[Start of section]
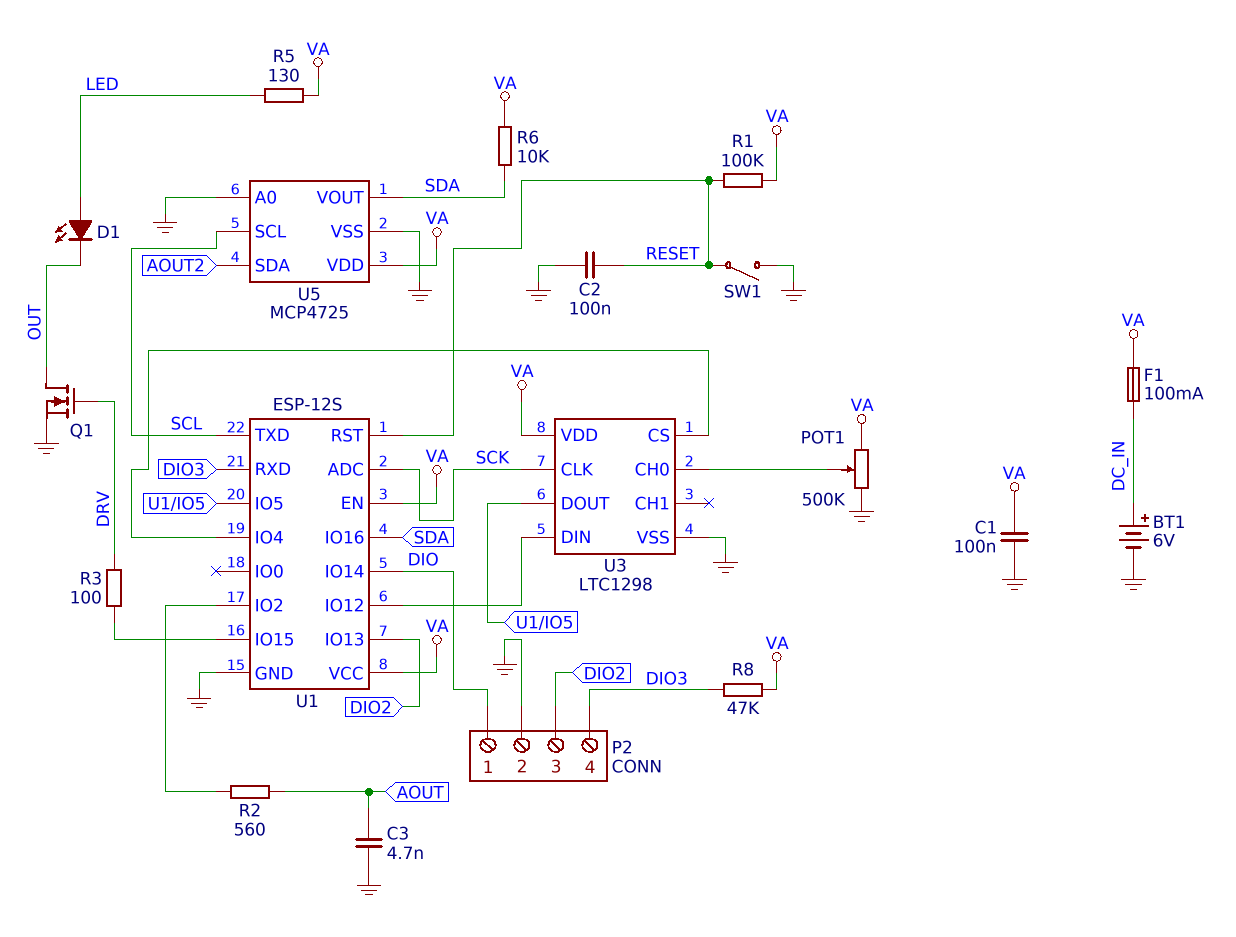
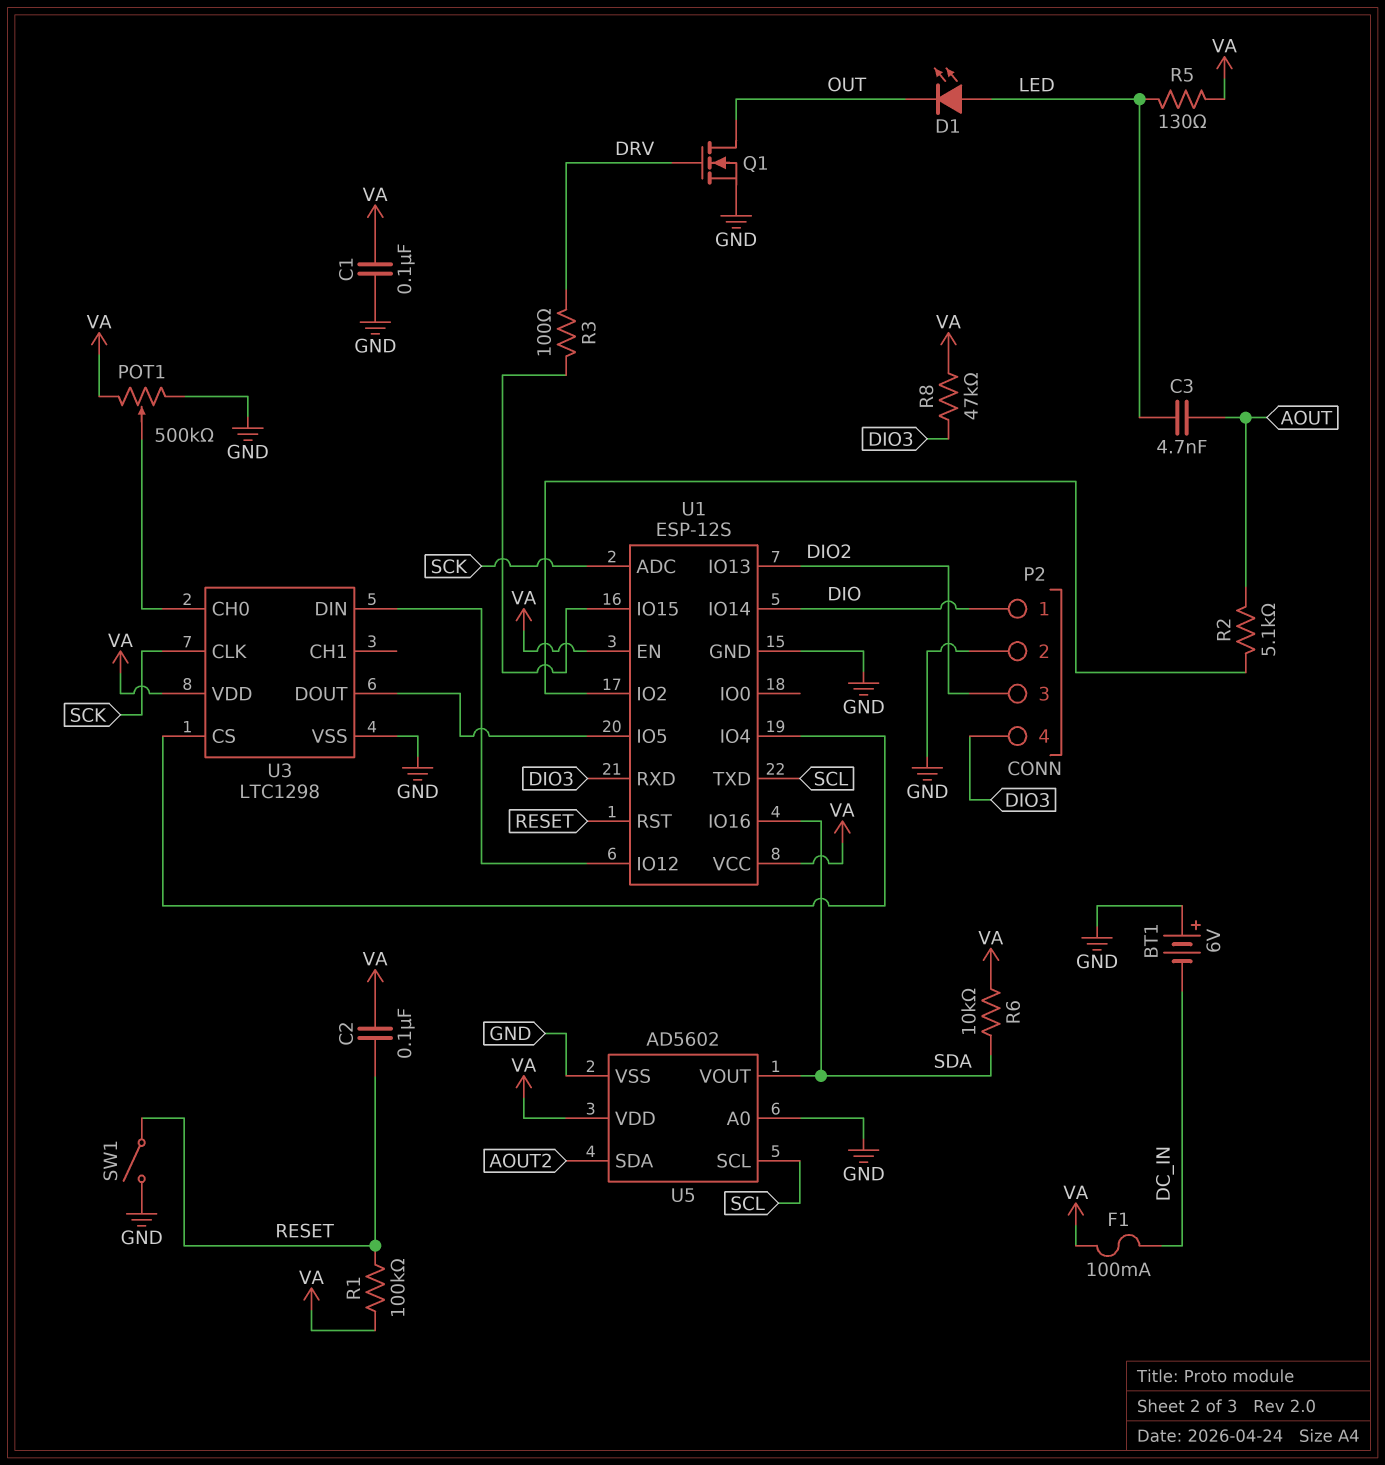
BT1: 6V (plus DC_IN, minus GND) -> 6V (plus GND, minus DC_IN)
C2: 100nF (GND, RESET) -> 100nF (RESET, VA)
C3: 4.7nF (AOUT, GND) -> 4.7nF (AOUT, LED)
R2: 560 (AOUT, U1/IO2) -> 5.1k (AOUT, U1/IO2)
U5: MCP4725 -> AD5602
[End of section]
[Start of section]
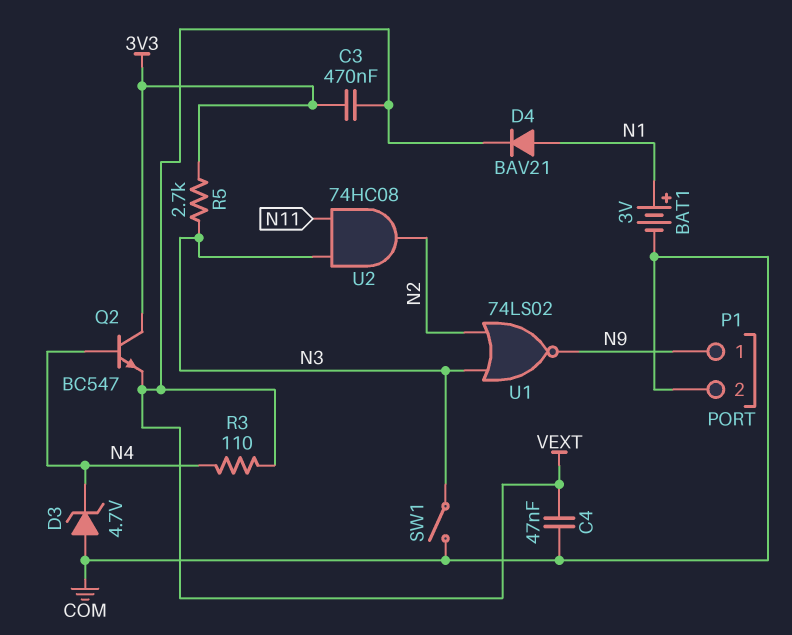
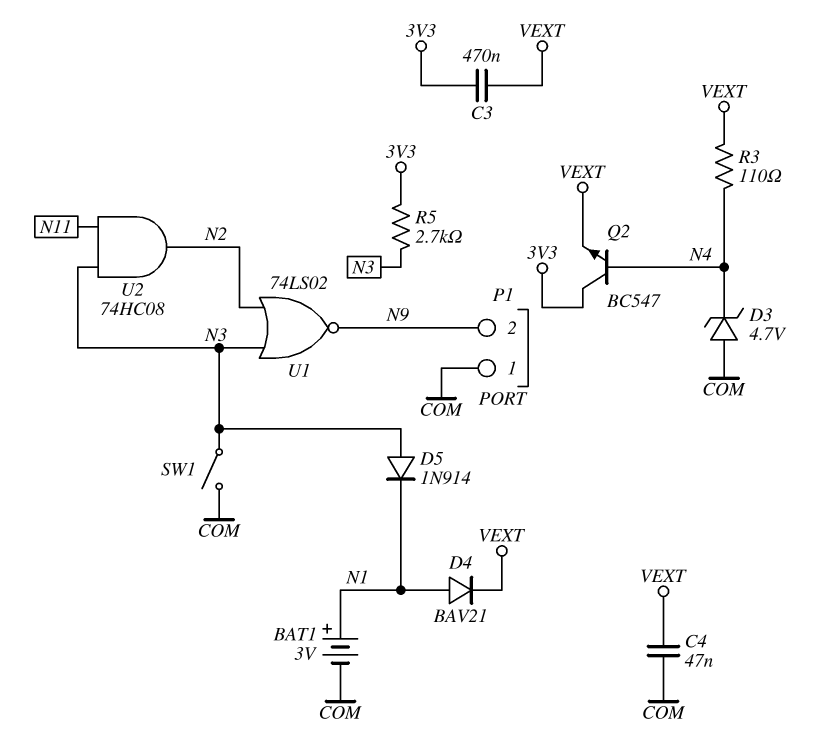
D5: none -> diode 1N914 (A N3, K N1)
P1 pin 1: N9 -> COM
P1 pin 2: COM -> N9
[End of section]
From the data above, output only the lines between the line containing "BT1: 6V (plus" and the line containing "U5: MCP4725 -> AD5602", inclusive, exactly as written.

BT1: 6V (plus DC_IN, minus GND) -> 6V (plus GND, minus DC_IN)
C2: 100nF (GND, RESET) -> 100nF (RESET, VA)
C3: 4.7nF (AOUT, GND) -> 4.7nF (AOUT, LED)
R2: 560 (AOUT, U1/IO2) -> 5.1k (AOUT, U1/IO2)
U5: MCP4725 -> AD5602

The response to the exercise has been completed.